Show, from the records below, all lines that contain the word "green".

* **EXERCISE INPUTS**

----------------

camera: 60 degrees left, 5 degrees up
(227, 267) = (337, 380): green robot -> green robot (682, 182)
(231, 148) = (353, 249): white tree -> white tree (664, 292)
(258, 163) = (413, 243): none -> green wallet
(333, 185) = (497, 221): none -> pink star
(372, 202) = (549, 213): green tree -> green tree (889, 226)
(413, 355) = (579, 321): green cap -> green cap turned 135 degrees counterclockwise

----------------

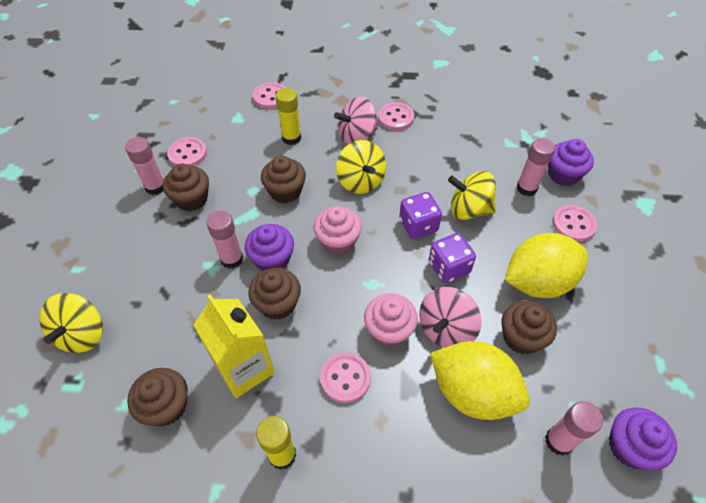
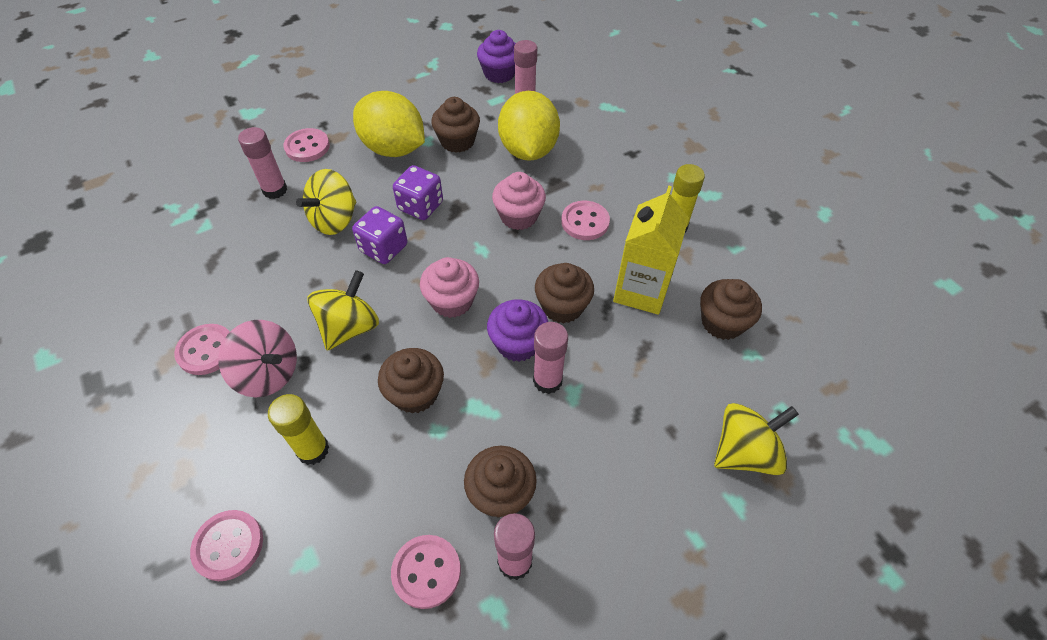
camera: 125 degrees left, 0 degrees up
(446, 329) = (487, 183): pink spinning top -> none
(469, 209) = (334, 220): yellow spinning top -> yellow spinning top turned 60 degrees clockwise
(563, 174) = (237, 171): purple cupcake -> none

----------------

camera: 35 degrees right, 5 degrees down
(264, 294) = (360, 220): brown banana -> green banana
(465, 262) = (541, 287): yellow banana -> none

----------------

* **REPLY TO THE EXERCISE**
(227, 267) = (337, 380): green robot -> green robot (682, 182)
(258, 163) = (413, 243): none -> green wallet
(372, 202) = (549, 213): green tree -> green tree (889, 226)
(413, 355) = (579, 321): green cap -> green cap turned 135 degrees counterclockwise
(264, 294) = (360, 220): brown banana -> green banana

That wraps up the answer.